** begin RECORDS FOR THIS EXERCISE **

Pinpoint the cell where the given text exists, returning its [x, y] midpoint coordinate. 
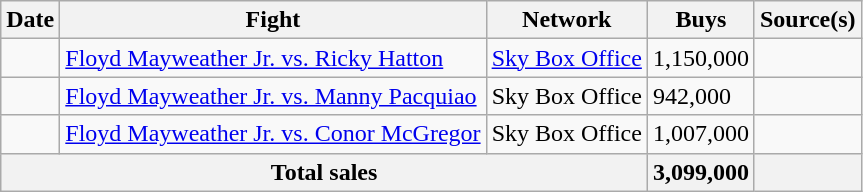
1,007,000 [700, 134]
3,099,000 [700, 172]
Floyd Mayweather Jr. vs. Conor McGregor [273, 134]
Source(s) [808, 20]
Fight [273, 20]
Network [566, 20]
942,000 [700, 96]
Floyd Mayweather Jr. vs. Ricky Hatton [273, 58]
Floyd Mayweather Jr. vs. Manny Pacquiao [273, 96]
Date [30, 20]
1,150,000 [700, 58]
Buys [700, 20]
Total sales [324, 172]
Return the (X, Y) coordinate for the center point of the cell that contains the specified text.  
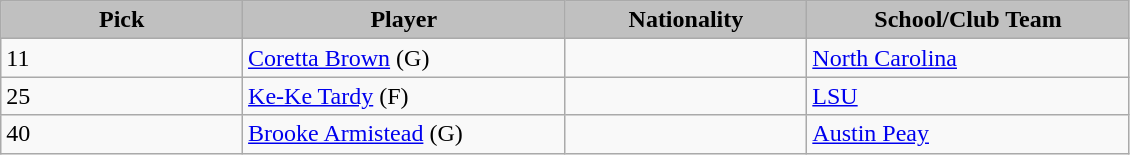
Austin Peay (968, 134)
School/Club Team (968, 20)
LSU (968, 96)
Player (404, 20)
Ke-Ke Tardy (F) (404, 96)
Coretta Brown (G) (404, 58)
Pick (122, 20)
North Carolina (968, 58)
Nationality (686, 20)
25 (122, 96)
Brooke Armistead (G) (404, 134)
11 (122, 58)
40 (122, 134)
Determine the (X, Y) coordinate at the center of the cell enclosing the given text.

** end RECORDS FOR THIS EXERCISE **

Transcribe the records above exactly as they appear, line for line, omitting the pictures.

Pinpoint the cell where the given text exists, returning its [x, y] midpoint coordinate. 
1,007,000 [700, 134]
3,099,000 [700, 172]
Floyd Mayweather Jr. vs. Conor McGregor [273, 134]
Source(s) [808, 20]
Fight [273, 20]
Network [566, 20]
942,000 [700, 96]
Floyd Mayweather Jr. vs. Ricky Hatton [273, 58]
Floyd Mayweather Jr. vs. Manny Pacquiao [273, 96]
Date [30, 20]
1,150,000 [700, 58]
Buys [700, 20]
Total sales [324, 172]
Return the (X, Y) coordinate for the center point of the cell that contains the specified text.  
Austin Peay (968, 134)
School/Club Team (968, 20)
LSU (968, 96)
Player (404, 20)
Ke-Ke Tardy (F) (404, 96)
Coretta Brown (G) (404, 58)
Pick (122, 20)
North Carolina (968, 58)
Nationality (686, 20)
25 (122, 96)
Brooke Armistead (G) (404, 134)
11 (122, 58)
40 (122, 134)
Determine the (X, Y) coordinate at the center of the cell enclosing the given text.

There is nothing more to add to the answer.